(Input material):
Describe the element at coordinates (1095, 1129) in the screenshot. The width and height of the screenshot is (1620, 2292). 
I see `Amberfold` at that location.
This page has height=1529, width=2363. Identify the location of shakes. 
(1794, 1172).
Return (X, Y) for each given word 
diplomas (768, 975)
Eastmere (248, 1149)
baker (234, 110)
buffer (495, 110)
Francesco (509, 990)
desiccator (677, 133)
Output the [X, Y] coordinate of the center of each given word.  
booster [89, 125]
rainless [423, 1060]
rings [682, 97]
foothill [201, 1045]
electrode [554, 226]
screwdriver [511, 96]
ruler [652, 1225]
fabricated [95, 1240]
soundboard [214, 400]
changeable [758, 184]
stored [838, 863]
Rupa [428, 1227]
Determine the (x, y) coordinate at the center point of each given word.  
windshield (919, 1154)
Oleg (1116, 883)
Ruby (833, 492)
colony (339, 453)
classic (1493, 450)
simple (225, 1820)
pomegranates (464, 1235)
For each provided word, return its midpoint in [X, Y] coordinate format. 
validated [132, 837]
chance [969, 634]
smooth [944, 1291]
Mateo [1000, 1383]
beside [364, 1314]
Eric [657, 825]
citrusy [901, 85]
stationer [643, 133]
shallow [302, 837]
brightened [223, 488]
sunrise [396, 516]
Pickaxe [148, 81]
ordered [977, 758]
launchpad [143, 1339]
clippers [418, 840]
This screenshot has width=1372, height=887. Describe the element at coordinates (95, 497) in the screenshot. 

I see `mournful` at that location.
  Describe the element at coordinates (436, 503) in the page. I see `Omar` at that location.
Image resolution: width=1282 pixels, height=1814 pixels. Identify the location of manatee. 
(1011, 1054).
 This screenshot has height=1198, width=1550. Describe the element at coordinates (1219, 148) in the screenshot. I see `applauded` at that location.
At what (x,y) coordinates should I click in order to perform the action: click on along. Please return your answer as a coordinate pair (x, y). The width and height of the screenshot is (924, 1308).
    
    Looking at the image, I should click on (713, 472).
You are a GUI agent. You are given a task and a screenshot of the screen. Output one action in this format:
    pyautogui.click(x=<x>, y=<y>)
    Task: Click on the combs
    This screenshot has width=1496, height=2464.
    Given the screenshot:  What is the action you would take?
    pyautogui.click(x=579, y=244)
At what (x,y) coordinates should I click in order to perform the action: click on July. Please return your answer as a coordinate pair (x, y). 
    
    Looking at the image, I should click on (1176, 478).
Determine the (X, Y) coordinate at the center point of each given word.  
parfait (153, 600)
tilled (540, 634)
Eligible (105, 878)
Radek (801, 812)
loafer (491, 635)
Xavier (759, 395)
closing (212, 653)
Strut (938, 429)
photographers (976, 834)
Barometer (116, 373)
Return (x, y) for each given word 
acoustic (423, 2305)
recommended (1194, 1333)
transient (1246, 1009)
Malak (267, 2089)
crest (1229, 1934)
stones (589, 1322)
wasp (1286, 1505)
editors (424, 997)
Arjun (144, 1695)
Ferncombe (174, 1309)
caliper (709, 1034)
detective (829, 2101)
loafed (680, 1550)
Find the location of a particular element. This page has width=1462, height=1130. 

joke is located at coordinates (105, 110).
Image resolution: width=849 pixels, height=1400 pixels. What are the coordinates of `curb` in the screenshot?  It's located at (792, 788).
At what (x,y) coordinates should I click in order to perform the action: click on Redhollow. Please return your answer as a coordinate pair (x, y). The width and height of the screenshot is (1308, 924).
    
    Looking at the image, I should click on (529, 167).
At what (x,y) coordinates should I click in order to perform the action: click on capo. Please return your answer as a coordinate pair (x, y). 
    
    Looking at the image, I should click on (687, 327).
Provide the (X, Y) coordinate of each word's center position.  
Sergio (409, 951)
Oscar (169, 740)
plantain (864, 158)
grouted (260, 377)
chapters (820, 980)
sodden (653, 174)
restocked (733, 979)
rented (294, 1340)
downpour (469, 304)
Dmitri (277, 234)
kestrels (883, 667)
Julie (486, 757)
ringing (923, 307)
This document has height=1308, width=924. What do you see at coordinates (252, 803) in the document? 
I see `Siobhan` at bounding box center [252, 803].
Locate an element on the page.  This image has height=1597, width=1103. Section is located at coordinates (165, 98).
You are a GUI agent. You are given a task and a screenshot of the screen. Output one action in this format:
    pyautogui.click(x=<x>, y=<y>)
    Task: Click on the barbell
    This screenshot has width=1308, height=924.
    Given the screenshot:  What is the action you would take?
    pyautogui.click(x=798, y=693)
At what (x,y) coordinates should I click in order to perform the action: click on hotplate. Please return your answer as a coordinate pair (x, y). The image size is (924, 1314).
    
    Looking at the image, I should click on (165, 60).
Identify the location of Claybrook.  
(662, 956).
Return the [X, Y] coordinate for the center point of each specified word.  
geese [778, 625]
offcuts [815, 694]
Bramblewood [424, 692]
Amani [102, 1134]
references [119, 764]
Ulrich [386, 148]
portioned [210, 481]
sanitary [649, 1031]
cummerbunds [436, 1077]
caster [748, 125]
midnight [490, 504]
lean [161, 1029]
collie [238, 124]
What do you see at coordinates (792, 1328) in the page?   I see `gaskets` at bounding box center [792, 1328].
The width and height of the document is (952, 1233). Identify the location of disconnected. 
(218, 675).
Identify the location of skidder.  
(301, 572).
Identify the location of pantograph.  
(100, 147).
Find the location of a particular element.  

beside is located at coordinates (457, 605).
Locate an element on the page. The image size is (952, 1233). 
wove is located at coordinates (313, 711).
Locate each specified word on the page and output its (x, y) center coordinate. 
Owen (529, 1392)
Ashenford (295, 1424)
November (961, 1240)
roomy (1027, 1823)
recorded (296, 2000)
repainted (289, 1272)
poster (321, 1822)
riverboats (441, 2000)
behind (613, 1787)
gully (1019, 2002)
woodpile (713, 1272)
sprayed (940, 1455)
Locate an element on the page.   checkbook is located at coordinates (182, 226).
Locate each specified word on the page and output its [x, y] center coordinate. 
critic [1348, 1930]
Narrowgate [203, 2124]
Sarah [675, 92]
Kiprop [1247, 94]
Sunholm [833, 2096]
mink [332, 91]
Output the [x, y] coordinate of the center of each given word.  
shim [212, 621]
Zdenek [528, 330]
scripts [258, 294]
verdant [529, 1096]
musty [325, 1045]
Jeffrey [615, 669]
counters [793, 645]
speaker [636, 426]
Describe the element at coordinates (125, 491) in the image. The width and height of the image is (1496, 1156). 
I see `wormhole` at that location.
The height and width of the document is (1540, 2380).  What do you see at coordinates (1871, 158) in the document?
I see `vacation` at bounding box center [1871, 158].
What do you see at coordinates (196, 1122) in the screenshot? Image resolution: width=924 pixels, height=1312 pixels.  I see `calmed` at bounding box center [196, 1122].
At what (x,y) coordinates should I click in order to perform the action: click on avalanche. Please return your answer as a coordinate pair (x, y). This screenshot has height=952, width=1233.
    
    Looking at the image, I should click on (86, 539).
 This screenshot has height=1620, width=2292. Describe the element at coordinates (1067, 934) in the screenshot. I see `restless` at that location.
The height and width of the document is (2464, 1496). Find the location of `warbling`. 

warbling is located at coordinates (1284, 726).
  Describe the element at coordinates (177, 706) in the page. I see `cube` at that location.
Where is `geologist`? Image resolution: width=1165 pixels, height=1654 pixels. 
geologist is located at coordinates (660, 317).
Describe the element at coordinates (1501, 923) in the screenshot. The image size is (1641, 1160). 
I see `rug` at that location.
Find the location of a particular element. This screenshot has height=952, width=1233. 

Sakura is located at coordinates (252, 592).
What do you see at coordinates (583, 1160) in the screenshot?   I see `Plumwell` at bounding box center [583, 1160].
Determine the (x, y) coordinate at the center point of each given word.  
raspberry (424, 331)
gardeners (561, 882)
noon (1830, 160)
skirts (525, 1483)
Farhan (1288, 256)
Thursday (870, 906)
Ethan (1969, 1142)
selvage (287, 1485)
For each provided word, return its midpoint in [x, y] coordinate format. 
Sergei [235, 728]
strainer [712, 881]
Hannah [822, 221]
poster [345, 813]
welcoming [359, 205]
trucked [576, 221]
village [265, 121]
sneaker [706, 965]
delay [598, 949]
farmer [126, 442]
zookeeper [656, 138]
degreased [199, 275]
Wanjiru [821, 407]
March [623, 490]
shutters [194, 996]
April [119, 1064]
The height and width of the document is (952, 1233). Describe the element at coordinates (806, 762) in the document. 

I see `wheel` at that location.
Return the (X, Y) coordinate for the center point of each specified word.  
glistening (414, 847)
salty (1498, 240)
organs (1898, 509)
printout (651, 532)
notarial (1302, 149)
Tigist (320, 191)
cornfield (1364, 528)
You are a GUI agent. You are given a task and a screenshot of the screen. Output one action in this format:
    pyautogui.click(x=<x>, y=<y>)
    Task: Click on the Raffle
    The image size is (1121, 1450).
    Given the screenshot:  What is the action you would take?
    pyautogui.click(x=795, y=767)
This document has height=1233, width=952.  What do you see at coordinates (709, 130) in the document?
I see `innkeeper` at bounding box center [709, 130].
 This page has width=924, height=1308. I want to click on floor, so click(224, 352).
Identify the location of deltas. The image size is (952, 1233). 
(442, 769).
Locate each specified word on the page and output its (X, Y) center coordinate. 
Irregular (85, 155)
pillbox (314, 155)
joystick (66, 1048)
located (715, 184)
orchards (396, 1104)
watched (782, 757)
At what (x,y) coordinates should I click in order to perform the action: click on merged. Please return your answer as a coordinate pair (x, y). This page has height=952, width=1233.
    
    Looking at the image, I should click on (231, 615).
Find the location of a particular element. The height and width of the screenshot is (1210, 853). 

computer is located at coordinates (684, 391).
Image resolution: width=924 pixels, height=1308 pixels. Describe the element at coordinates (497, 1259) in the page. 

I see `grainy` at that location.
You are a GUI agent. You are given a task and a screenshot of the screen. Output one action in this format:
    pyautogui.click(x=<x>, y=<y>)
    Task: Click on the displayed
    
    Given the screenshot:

(Prompt):
Please copy out the records from the line with "The width and height of the document" up to and including the line with "wove is located at coordinates (313, 711).", keeping every word and mark as it appears.

(Task answer):
The width and height of the document is (952, 1233). Identify the location of disconnected. 
(218, 675).
Identify the location of skidder.  
(301, 572).
Identify the location of pantograph.  
(100, 147).
Find the location of a particular element.  

beside is located at coordinates (457, 605).
Locate an element on the page. The image size is (952, 1233). 
wove is located at coordinates (313, 711).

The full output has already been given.